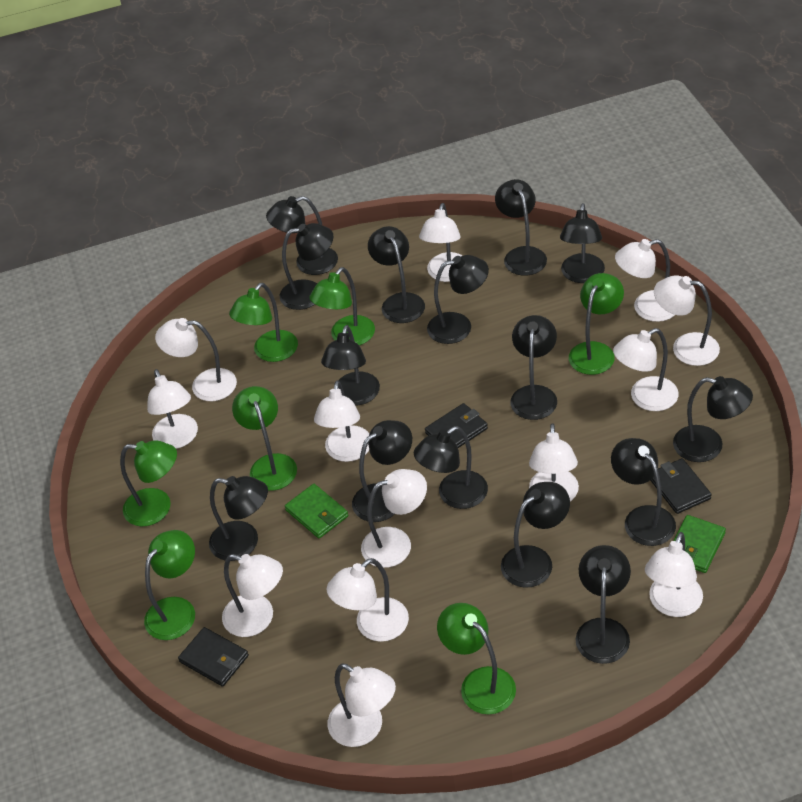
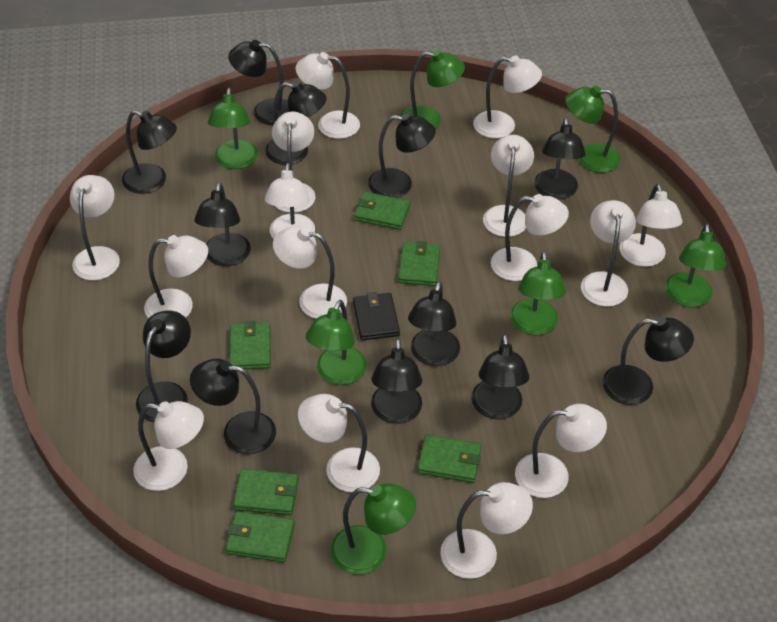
black lamp: 15 -> 12
black wallet: 3 -> 1
green wallet: 2 -> 6
white lamp: 13 -> 15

• • • • • • •

== What the task requires ==
Dropping every picture, restate the material word for word.

== Exercise response ==
black lamp: 15 -> 12
black wallet: 3 -> 1
green wallet: 2 -> 6
white lamp: 13 -> 15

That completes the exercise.